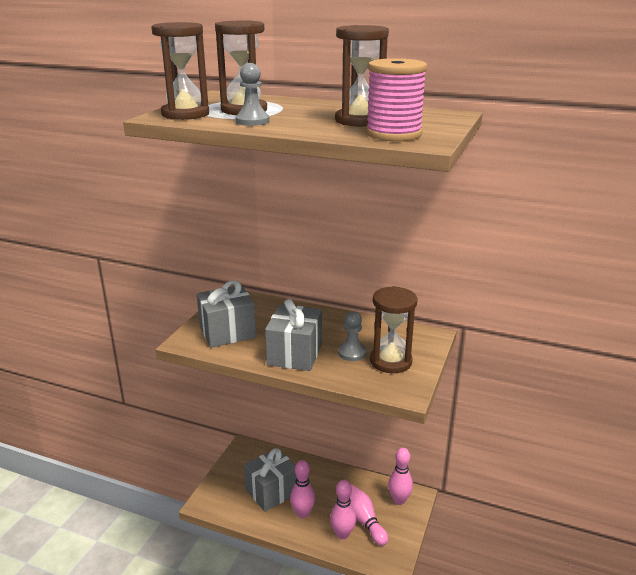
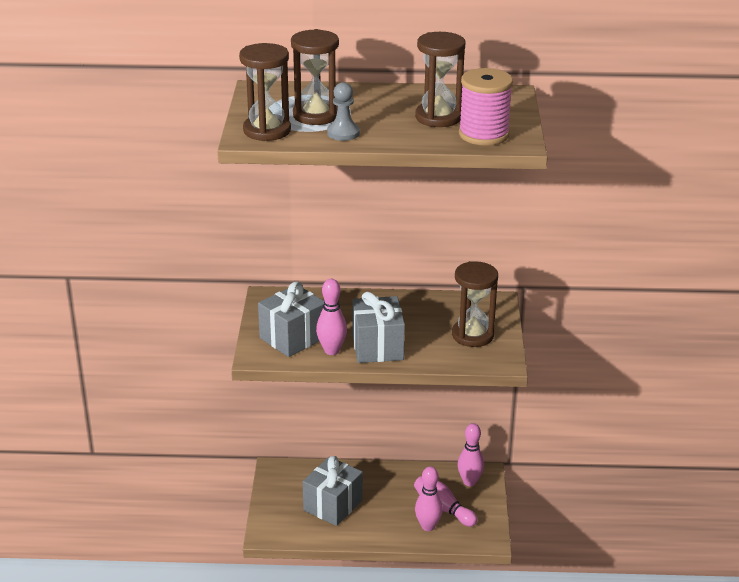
camera: 20 degrees left, 5 degrees up
(302, 513) = (377, 518): pink bowling pin -> pink bowling pin (331, 350)
(352, 353) = (431, 334): grey pawn -> none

Directions: Transcribe the data verbatim. No picture belongs in the result.

Solution:
camera: 20 degrees left, 5 degrees up
(302, 513) = (377, 518): pink bowling pin -> pink bowling pin (331, 350)
(352, 353) = (431, 334): grey pawn -> none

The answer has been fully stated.